§ Activity
In the material beneath, how many lines contain the word "plate"? Give the count alone.

§ Entries shown
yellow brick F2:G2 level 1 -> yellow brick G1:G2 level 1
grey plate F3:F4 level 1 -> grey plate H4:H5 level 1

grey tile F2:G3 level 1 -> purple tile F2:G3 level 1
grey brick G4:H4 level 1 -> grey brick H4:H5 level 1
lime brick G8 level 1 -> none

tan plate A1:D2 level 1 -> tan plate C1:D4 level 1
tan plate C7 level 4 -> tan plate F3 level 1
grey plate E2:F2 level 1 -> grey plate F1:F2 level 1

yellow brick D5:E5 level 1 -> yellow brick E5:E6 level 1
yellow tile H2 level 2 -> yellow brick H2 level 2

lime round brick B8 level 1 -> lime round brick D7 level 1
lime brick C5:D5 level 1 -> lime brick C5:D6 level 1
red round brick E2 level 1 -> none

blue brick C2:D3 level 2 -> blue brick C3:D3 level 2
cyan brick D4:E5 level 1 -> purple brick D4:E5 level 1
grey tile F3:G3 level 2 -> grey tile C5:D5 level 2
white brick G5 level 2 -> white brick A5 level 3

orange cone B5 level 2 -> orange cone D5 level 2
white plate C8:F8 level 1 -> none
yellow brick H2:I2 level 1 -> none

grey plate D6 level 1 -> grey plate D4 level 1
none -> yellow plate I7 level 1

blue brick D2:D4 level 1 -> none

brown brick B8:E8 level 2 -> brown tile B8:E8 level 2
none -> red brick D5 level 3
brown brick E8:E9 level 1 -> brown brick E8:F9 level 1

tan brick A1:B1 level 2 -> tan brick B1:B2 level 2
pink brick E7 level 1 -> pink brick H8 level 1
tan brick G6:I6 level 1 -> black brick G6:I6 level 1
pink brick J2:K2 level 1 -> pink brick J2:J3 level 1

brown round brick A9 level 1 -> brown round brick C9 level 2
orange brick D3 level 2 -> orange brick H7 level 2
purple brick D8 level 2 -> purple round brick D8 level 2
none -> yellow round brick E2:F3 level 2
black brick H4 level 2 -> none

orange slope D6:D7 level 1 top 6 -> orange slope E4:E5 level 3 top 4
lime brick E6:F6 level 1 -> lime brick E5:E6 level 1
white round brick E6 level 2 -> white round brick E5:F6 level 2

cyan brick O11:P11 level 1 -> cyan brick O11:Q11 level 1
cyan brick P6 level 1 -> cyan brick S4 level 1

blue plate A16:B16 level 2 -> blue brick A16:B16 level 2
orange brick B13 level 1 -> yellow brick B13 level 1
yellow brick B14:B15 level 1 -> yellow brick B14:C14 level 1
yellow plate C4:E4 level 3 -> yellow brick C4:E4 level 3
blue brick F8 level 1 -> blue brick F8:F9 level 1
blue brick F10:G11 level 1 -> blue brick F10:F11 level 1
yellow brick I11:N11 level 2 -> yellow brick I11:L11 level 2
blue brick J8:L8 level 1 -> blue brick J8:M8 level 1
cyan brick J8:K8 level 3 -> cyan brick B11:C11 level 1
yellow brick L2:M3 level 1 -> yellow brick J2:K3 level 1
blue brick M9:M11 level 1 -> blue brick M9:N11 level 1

§ Reply
9